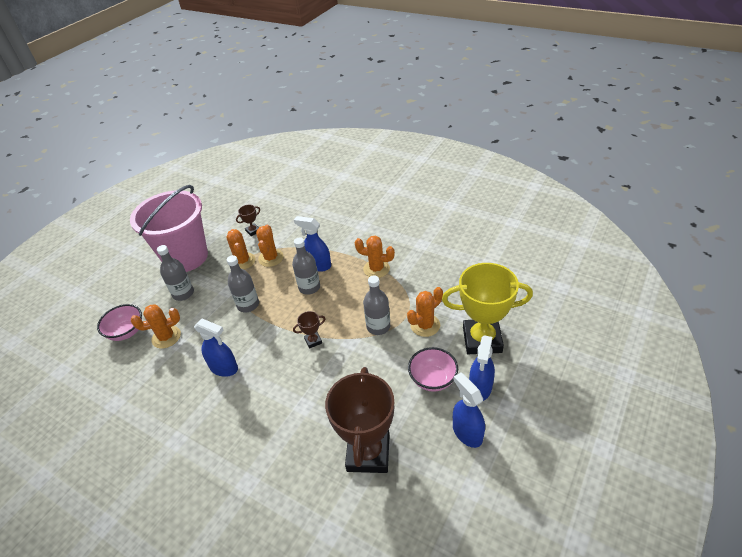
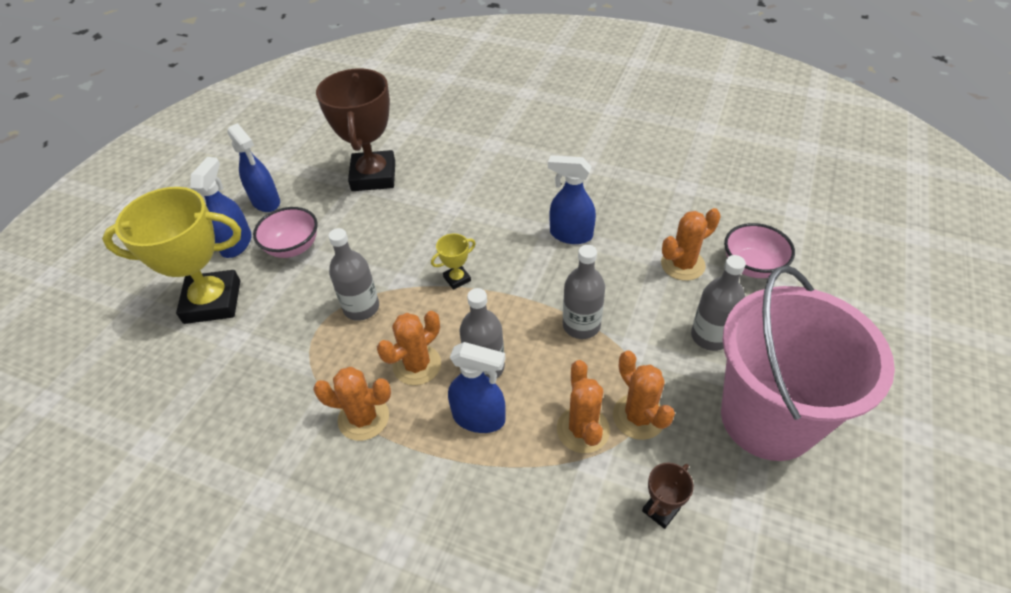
camera: 170 degrees right, 5 degrees up
(313, 341) = (457, 279): brown trophy -> yellow trophy
(425, 325) = (290, 316): orange cactus -> orange cactus (417, 365)

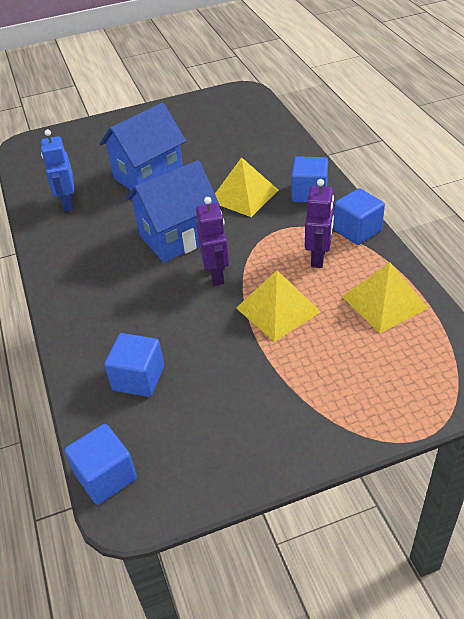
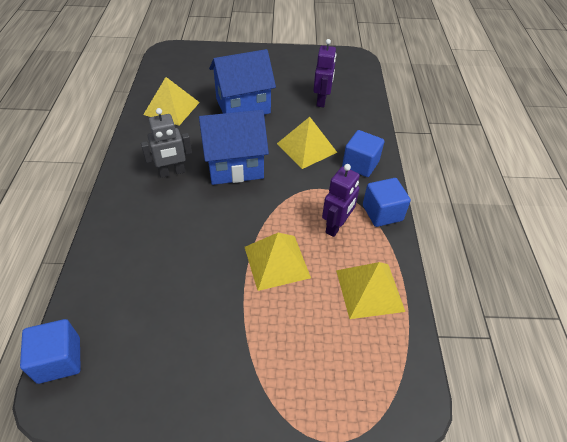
camera: 15 degrees right, 5 degrees up
(68, 203) = (171, 108): blue robot -> yellow pyramid
(111, 265) = (172, 172): none -> grey robot
(138, 378) = (134, 280): blue cube -> none
(216, 274) = (246, 210): purple robot -> purple robot (321, 101)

----------

Copy every line of the records above that holds the word "yellow".

(313, 341) = (457, 279): brown trophy -> yellow trophy
(68, 203) = (171, 108): blue robot -> yellow pyramid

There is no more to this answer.